• [Work instructions] All of the entries should be restated word for word, but without their pictures.

• [Image comparison data]
BEGIN

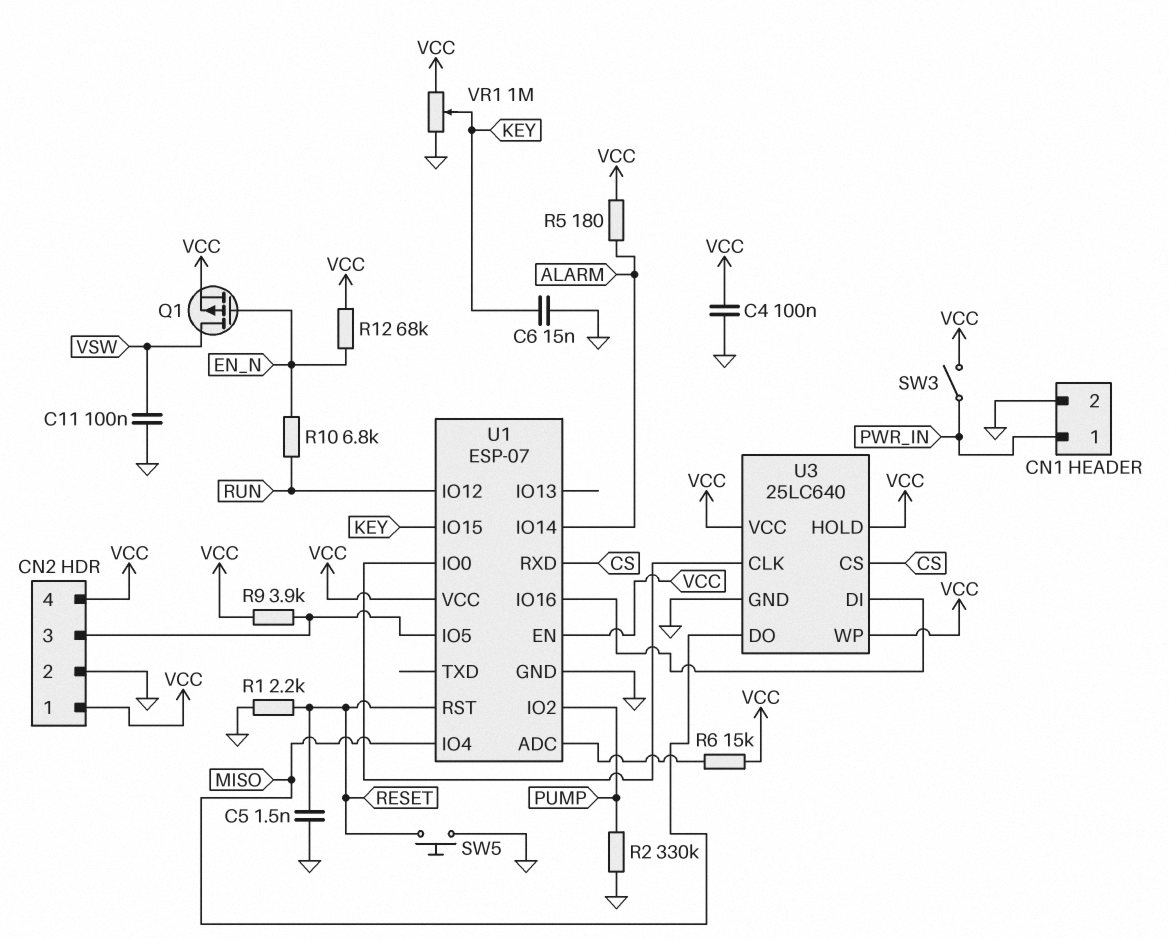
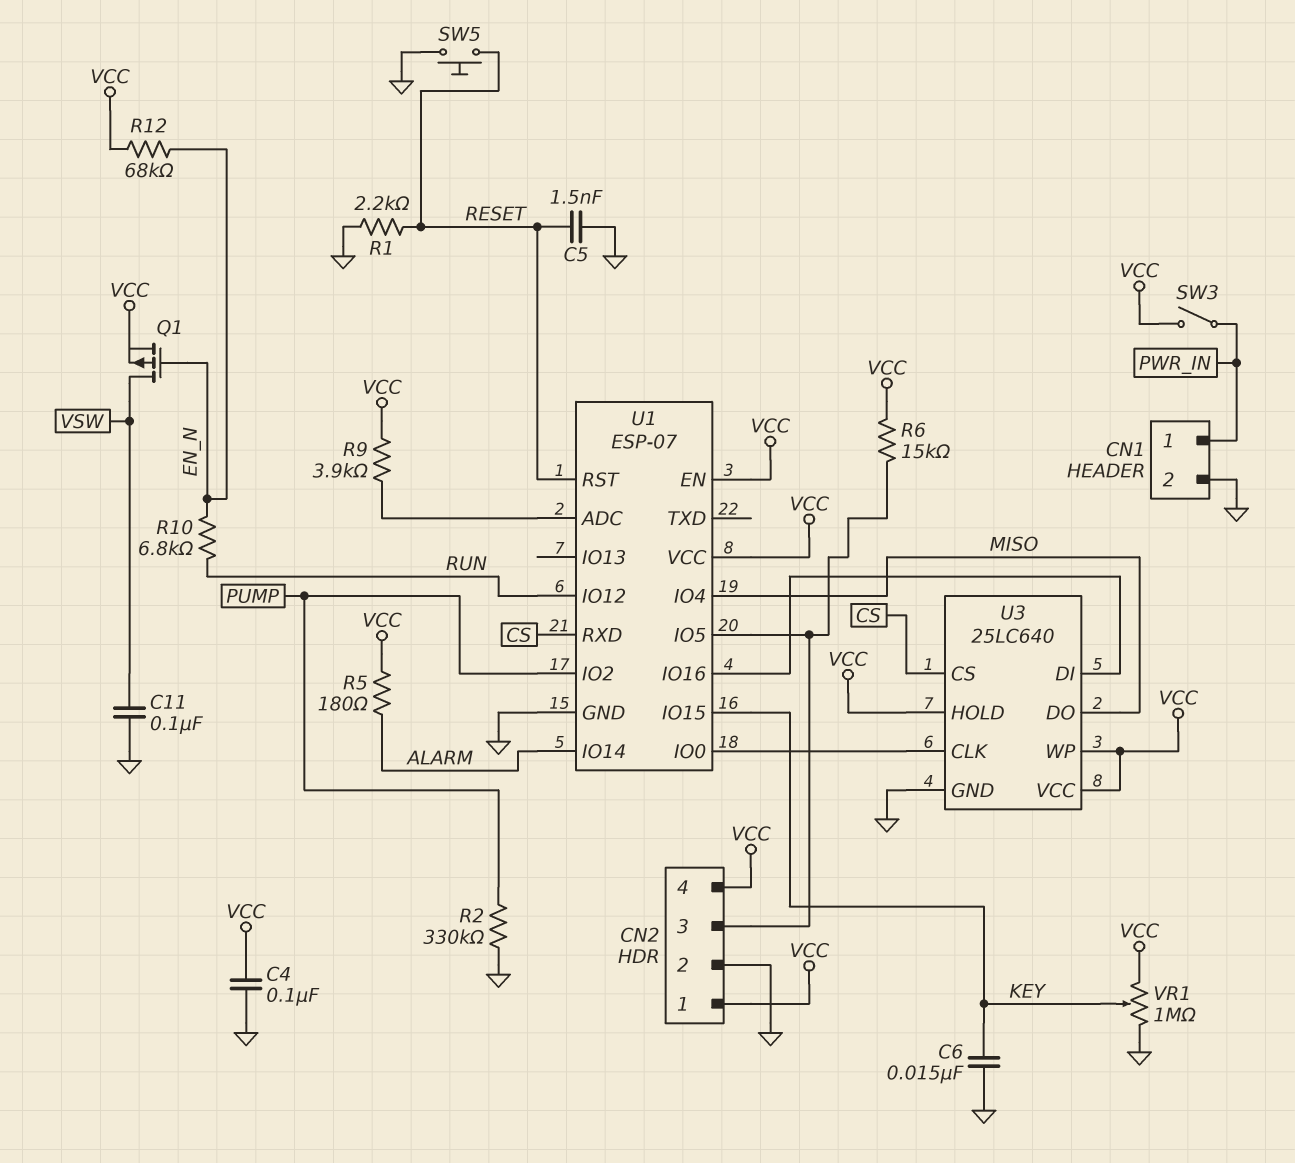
R6: 15k (U1/ADC, VCC) -> 15k (CN2/3, VCC)
R9: 3.9k (CN2/3, VCC) -> 3.9k (U1/ADC, VCC)

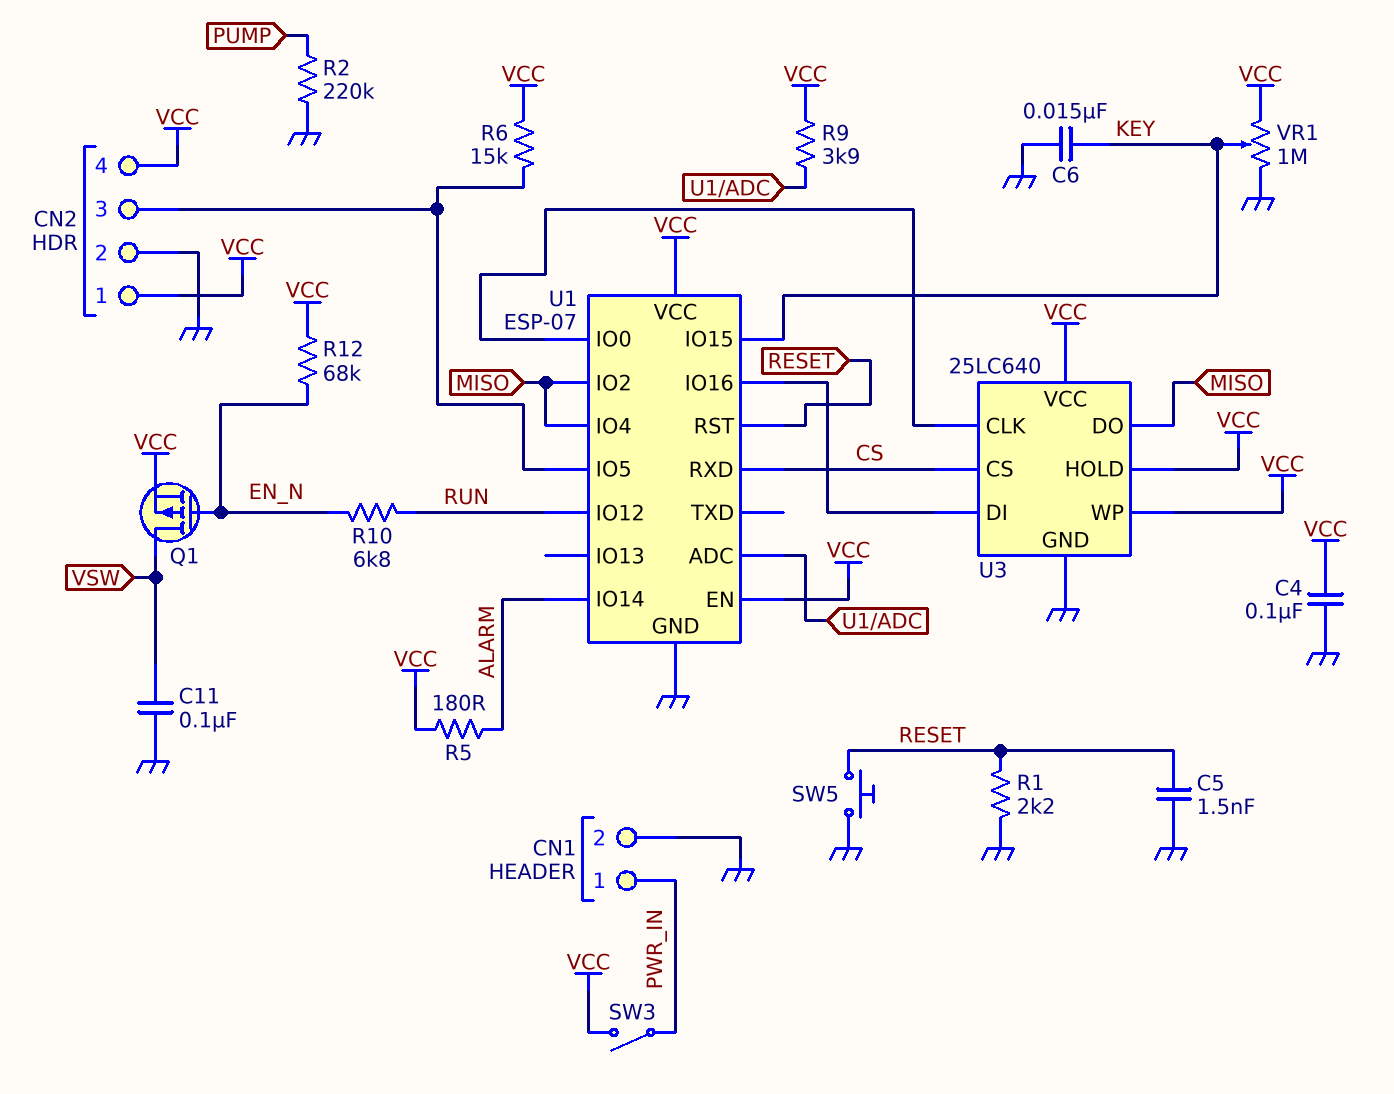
R2: 330k (GND, PUMP) -> 220k (GND, PUMP)
U1 pin IO2: PUMP -> MISO

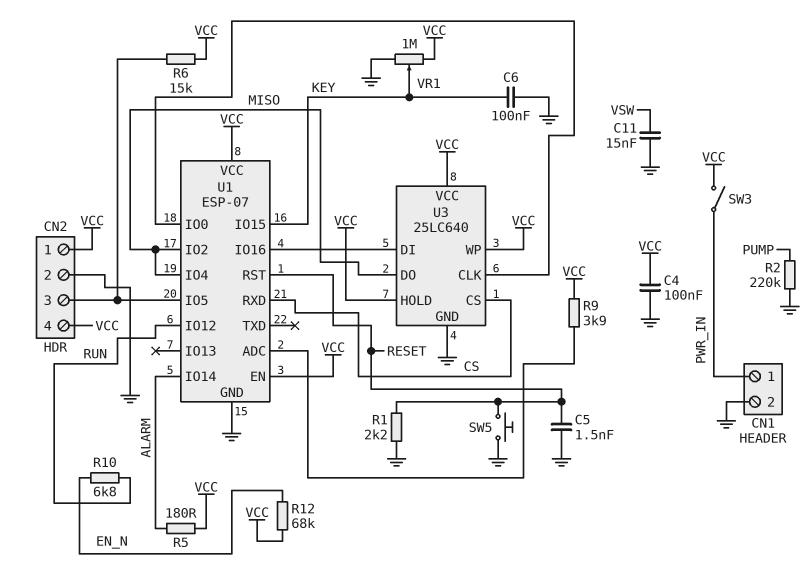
C6: 15nF (GND, KEY) -> 100nF (GND, KEY)
C11: 100nF (GND, VSW) -> 15nF (GND, VSW)
Q1: PMOS (G EN_N, D VSW, S VCC) -> none

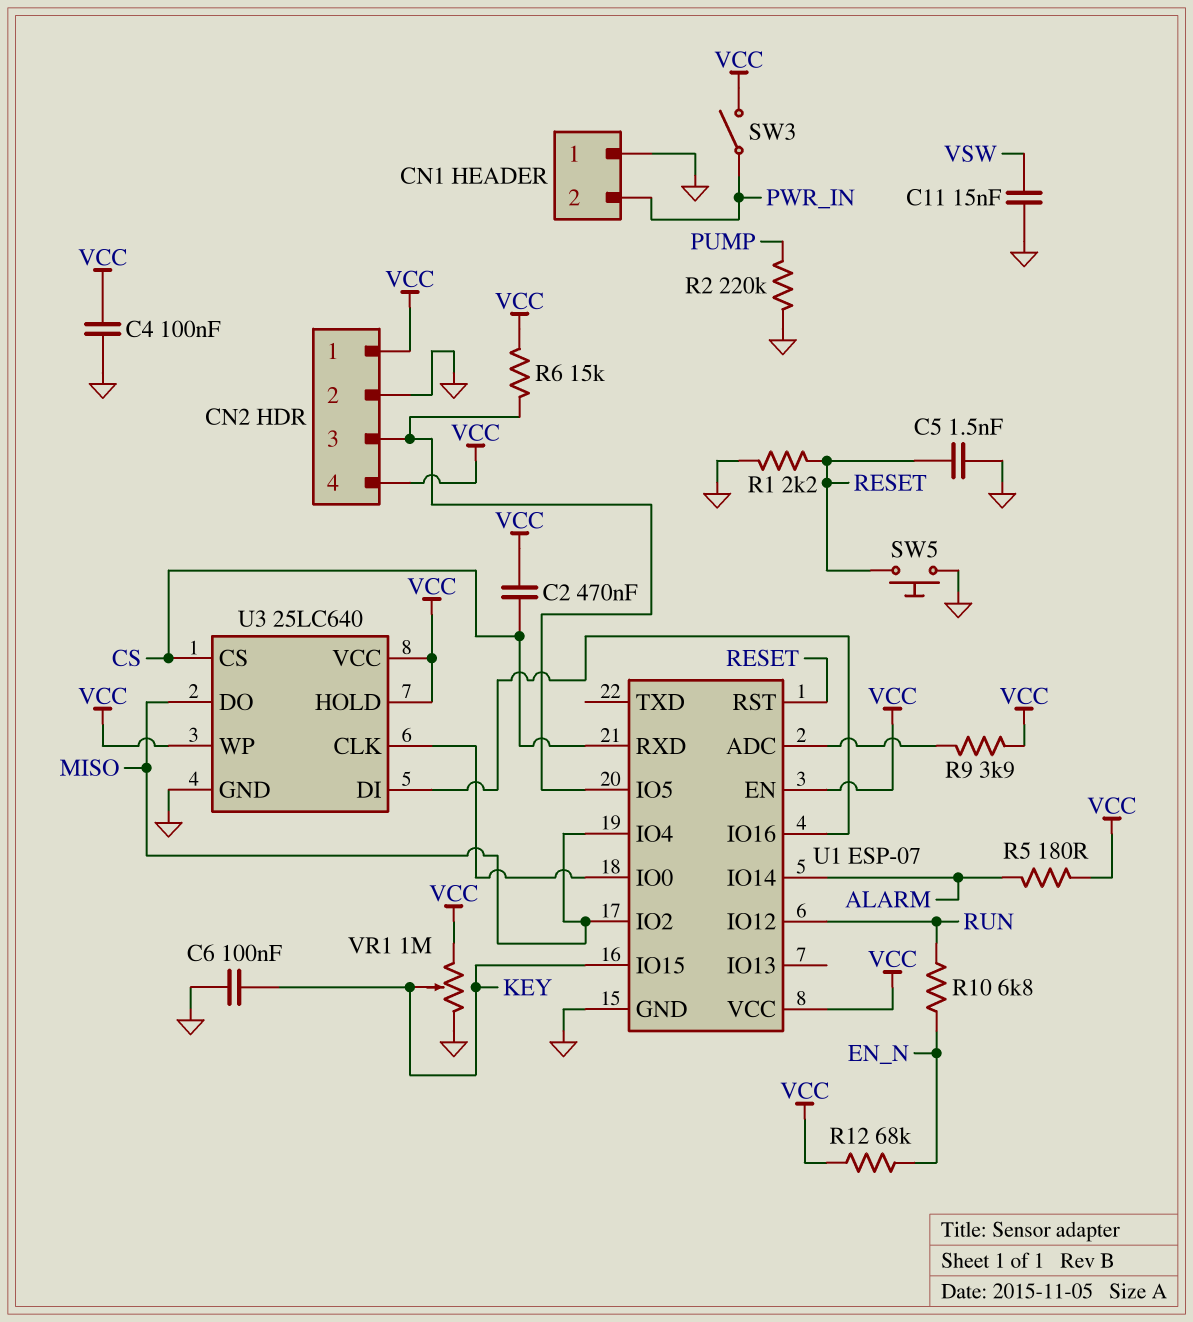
C2: none -> 470nF (CS, VCC)
CN1 pin 1: PWR_IN -> GND
CN1 pin 2: GND -> PWR_IN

END

• [Response box]
R6: 15k (U1/ADC, VCC) -> 15k (CN2/3, VCC)
R9: 3.9k (CN2/3, VCC) -> 3.9k (U1/ADC, VCC)

R2: 330k (GND, PUMP) -> 220k (GND, PUMP)
U1 pin IO2: PUMP -> MISO

C6: 15nF (GND, KEY) -> 100nF (GND, KEY)
C11: 100nF (GND, VSW) -> 15nF (GND, VSW)
Q1: PMOS (G EN_N, D VSW, S VCC) -> none

C2: none -> 470nF (CS, VCC)
CN1 pin 1: PWR_IN -> GND
CN1 pin 2: GND -> PWR_IN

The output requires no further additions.